WORK INSTRUCTION
Pictures excluded, please retype exactly the lines from the start of the data through the line that contains "turquoise hammer [317,319,411,378] ->", both ends kept, and nothing beyond them.

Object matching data
*** Block opens ***

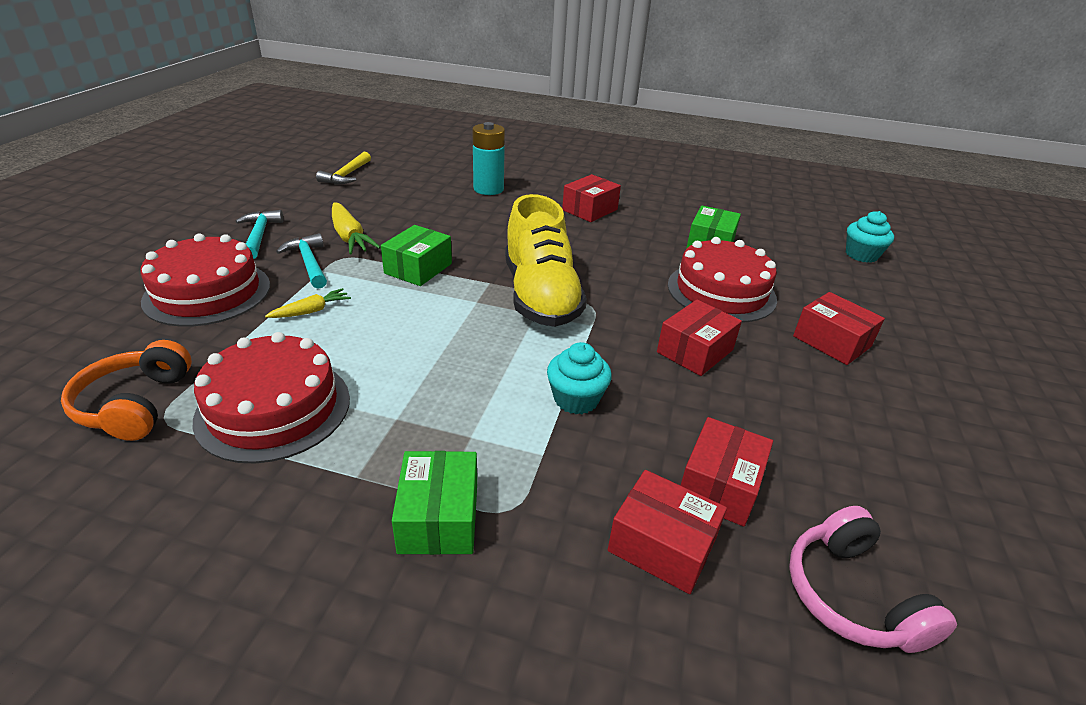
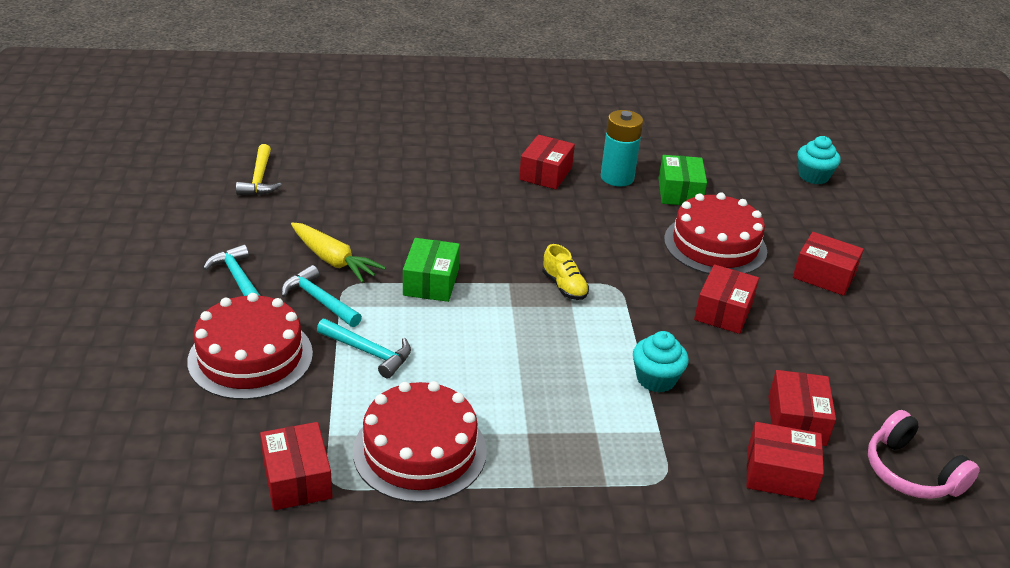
camera: 20 degrees left, 0 degrees up
orange headphones [61,340,192,441] -> red box [260,422,333,510]
yellow carrot [265,288,351,318] -> turquoise hammer [317,319,411,378]
green box [392,451,477,555] -> none
turquoise battery [472,122,505,195] -> turquoise battery moved to [601,110,643,186]
yellow shoe [505,194,587,327] -> yellow shoe [542,244,589,300], size x0.43

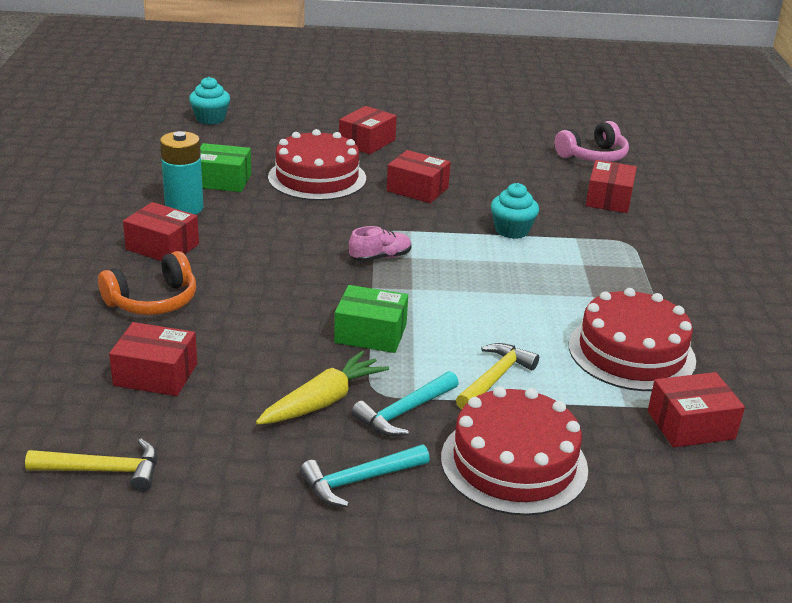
camera: 85 degrees left, 5 degrees down
turquoise hammer [317,319,411,378] -> yellow hammer [456,343,539,409]
yellow shoe [542,244,589,300] -> pink shoe [349,226,412,262]
red box [768,370,836,446] -> red box moved to [109,322,197,396]
none -> orange headphones [98,251,196,315]

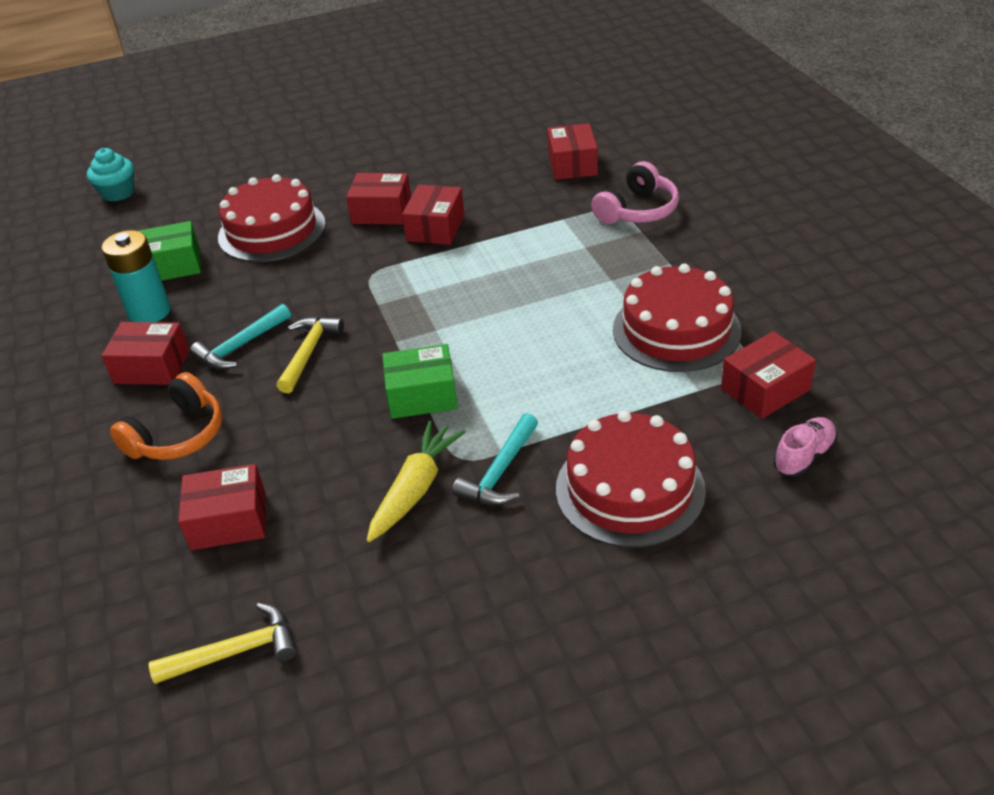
camera: 15 degrees left, 10 degrees up
turquoise hammer [300,445,430,507] -> turquoise hammer moved to [190,304,291,370]
red box [339,106,397,154] -> red box moved to [402,185,465,245]
pink shoe [349,226,412,262] -> pink shoe moved to [774,417,837,477]
yellow hammer [456,343,539,409] -> yellow hammer moved to [277,317,344,393]
turquoise cupcake [491,183,539,239] -> none
pink headphones [555,121,629,162] -> pink headphones moved to [591,161,679,224]

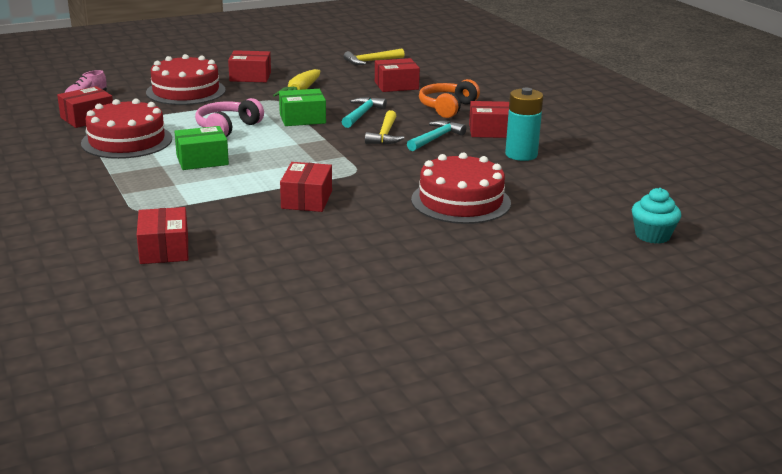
camera: 170 degrees right, 15 degrees down
green box [139,221,201,280] -> green box moved to [174,126,229,170]
red box [346,173,411,225] -> red box moved to [228,50,271,82]
turquoise hammer [452,413,538,505] -> turquoise hammer moved to [342,97,387,128]
pink headphones [591,161,679,224] -> pink headphones moved to [195,98,264,137]

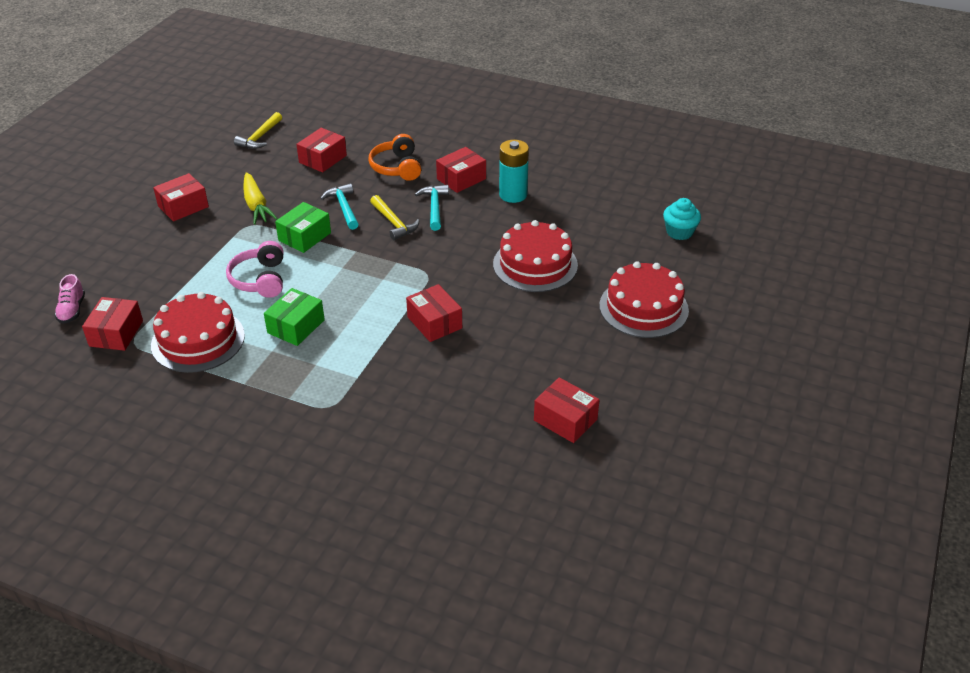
camera: 40 degrees left, 15 degrees up
red box [137,207,188,264] -> red box moved to [534,377,599,443]
red cake [146,54,226,105] -> red cake moved to [599,261,689,338]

*** Block closes ***

COMPLETED TASK
camera: 20 degrees left, 0 degrees up
orange headphones [61,340,192,441] -> red box [260,422,333,510]
yellow carrot [265,288,351,318] -> turquoise hammer [317,319,411,378]
green box [392,451,477,555] -> none
turquoise battery [472,122,505,195] -> turquoise battery moved to [601,110,643,186]
yellow shoe [505,194,587,327] -> yellow shoe [542,244,589,300], size x0.43

camera: 85 degrees left, 5 degrees down
turquoise hammer [317,319,411,378] -> yellow hammer [456,343,539,409]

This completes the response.